--- EXCERPTED DATA ---
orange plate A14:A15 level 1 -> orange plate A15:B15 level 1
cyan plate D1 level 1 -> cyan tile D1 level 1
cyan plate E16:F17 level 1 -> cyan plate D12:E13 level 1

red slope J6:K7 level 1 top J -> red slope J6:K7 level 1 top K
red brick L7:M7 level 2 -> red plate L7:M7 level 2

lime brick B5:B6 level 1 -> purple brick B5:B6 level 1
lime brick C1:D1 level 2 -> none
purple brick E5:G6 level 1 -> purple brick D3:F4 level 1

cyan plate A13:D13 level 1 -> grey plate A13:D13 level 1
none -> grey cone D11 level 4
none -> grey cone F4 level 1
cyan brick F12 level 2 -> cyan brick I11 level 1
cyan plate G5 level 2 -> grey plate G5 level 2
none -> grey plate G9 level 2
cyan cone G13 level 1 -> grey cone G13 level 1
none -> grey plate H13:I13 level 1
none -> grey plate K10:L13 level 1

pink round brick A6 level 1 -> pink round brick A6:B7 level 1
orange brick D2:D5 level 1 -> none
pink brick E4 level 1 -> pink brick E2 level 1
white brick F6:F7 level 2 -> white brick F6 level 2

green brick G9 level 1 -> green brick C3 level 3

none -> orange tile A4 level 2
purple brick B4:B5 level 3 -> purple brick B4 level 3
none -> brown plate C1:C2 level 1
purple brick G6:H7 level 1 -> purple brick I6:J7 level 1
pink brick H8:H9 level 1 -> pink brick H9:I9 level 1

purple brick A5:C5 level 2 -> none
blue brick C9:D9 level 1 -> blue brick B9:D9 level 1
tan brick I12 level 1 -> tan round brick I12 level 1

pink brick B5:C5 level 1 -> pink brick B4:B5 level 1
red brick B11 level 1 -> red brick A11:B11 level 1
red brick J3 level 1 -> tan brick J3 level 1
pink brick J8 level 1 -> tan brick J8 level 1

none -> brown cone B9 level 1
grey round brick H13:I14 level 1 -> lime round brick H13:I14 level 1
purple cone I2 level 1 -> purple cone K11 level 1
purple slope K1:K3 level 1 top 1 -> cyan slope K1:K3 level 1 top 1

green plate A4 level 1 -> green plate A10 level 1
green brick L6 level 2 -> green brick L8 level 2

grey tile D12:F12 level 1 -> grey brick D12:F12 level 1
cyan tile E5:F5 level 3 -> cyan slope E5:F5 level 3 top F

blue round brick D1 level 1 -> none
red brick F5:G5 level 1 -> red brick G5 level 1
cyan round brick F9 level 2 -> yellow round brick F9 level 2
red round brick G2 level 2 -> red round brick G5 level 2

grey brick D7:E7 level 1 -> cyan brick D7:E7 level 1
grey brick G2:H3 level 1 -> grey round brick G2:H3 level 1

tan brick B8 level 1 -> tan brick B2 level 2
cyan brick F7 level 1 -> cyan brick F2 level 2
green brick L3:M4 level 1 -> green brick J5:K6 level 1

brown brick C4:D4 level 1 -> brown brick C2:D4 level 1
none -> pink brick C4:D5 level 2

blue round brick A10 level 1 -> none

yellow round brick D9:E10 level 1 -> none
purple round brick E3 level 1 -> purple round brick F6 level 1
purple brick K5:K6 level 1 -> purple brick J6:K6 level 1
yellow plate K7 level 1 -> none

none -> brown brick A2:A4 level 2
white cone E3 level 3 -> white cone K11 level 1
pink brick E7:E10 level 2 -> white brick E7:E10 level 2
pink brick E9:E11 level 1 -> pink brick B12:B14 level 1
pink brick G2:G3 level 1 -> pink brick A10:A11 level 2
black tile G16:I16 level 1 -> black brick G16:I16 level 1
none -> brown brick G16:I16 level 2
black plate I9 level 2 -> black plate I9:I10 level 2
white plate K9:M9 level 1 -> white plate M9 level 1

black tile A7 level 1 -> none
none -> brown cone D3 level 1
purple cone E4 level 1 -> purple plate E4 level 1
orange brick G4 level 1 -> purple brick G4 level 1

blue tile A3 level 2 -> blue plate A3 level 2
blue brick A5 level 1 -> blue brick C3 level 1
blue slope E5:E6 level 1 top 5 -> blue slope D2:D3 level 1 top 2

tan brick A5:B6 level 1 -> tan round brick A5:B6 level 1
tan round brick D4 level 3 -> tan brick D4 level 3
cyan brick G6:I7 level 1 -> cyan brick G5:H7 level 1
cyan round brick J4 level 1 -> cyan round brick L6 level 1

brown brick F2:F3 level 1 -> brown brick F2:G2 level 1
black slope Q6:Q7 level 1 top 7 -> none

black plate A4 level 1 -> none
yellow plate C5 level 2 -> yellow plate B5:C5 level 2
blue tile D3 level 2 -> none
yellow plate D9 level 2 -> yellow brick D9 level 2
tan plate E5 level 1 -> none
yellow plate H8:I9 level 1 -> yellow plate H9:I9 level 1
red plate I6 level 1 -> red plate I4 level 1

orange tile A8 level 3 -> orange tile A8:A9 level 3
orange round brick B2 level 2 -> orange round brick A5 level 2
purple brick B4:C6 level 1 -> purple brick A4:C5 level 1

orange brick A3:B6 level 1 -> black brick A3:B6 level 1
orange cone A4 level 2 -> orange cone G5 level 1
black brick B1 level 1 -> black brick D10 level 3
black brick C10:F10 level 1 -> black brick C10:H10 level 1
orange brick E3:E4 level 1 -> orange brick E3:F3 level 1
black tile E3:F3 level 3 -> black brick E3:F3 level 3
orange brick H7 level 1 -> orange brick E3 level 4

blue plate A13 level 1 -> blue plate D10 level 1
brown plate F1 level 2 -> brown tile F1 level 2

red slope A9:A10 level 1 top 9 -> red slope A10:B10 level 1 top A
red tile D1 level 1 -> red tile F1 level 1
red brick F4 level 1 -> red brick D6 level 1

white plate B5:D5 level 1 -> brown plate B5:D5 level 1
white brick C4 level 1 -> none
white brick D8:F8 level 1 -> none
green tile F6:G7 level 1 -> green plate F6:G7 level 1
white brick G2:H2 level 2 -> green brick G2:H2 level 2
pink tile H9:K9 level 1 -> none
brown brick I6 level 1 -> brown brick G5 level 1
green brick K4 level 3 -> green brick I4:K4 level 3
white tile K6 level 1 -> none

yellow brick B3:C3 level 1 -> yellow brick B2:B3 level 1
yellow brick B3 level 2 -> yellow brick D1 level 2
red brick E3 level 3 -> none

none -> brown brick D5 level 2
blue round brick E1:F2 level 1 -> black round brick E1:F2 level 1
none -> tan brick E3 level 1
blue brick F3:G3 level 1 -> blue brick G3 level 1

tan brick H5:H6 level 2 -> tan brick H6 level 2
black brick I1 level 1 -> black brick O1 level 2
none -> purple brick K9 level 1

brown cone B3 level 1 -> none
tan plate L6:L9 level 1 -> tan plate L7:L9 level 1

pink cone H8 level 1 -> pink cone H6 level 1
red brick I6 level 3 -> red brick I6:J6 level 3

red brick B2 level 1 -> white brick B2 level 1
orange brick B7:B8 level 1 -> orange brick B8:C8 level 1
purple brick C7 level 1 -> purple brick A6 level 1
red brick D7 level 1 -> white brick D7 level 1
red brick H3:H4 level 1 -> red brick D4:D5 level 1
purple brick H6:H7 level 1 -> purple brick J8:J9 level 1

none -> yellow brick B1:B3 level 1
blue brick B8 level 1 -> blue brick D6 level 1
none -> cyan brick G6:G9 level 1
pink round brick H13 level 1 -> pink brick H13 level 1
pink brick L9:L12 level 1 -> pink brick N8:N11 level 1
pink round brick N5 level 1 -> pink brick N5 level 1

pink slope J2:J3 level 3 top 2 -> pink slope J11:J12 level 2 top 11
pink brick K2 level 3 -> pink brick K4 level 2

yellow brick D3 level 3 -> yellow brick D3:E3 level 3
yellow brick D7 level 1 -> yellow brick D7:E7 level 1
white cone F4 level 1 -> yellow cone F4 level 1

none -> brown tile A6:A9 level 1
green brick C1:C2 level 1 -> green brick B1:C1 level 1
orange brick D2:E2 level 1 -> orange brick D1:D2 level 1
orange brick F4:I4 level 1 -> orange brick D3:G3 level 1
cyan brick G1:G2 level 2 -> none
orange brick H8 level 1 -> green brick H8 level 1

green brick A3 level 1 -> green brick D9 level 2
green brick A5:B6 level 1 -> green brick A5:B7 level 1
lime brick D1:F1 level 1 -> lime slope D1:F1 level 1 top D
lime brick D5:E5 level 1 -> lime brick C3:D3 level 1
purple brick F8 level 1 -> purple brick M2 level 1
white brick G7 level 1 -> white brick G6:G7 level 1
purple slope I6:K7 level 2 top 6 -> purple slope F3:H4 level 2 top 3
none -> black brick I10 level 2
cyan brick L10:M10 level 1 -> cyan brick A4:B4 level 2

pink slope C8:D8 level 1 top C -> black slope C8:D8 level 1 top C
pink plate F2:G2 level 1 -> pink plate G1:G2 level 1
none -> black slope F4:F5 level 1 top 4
---
(THE PROBLEM): What you give back should be only the lines of the records above, starting at the line with "blue round brick D1 level 1 -> none" and ending at the line with "yellow plate H8:I9", restated word for word.

(THE ANSWER):
blue round brick D1 level 1 -> none
red brick F5:G5 level 1 -> red brick G5 level 1
cyan round brick F9 level 2 -> yellow round brick F9 level 2
red round brick G2 level 2 -> red round brick G5 level 2

grey brick D7:E7 level 1 -> cyan brick D7:E7 level 1
grey brick G2:H3 level 1 -> grey round brick G2:H3 level 1

tan brick B8 level 1 -> tan brick B2 level 2
cyan brick F7 level 1 -> cyan brick F2 level 2
green brick L3:M4 level 1 -> green brick J5:K6 level 1

brown brick C4:D4 level 1 -> brown brick C2:D4 level 1
none -> pink brick C4:D5 level 2

blue round brick A10 level 1 -> none

yellow round brick D9:E10 level 1 -> none
purple round brick E3 level 1 -> purple round brick F6 level 1
purple brick K5:K6 level 1 -> purple brick J6:K6 level 1
yellow plate K7 level 1 -> none

none -> brown brick A2:A4 level 2
white cone E3 level 3 -> white cone K11 level 1
pink brick E7:E10 level 2 -> white brick E7:E10 level 2
pink brick E9:E11 level 1 -> pink brick B12:B14 level 1
pink brick G2:G3 level 1 -> pink brick A10:A11 level 2
black tile G16:I16 level 1 -> black brick G16:I16 level 1
none -> brown brick G16:I16 level 2
black plate I9 level 2 -> black plate I9:I10 level 2
white plate K9:M9 level 1 -> white plate M9 level 1

black tile A7 level 1 -> none
none -> brown cone D3 level 1
purple cone E4 level 1 -> purple plate E4 level 1
orange brick G4 level 1 -> purple brick G4 level 1

blue tile A3 level 2 -> blue plate A3 level 2
blue brick A5 level 1 -> blue brick C3 level 1
blue slope E5:E6 level 1 top 5 -> blue slope D2:D3 level 1 top 2

tan brick A5:B6 level 1 -> tan round brick A5:B6 level 1
tan round brick D4 level 3 -> tan brick D4 level 3
cyan brick G6:I7 level 1 -> cyan brick G5:H7 level 1
cyan round brick J4 level 1 -> cyan round brick L6 level 1

brown brick F2:F3 level 1 -> brown brick F2:G2 level 1
black slope Q6:Q7 level 1 top 7 -> none

black plate A4 level 1 -> none
yellow plate C5 level 2 -> yellow plate B5:C5 level 2
blue tile D3 level 2 -> none
yellow plate D9 level 2 -> yellow brick D9 level 2
tan plate E5 level 1 -> none
yellow plate H8:I9 level 1 -> yellow plate H9:I9 level 1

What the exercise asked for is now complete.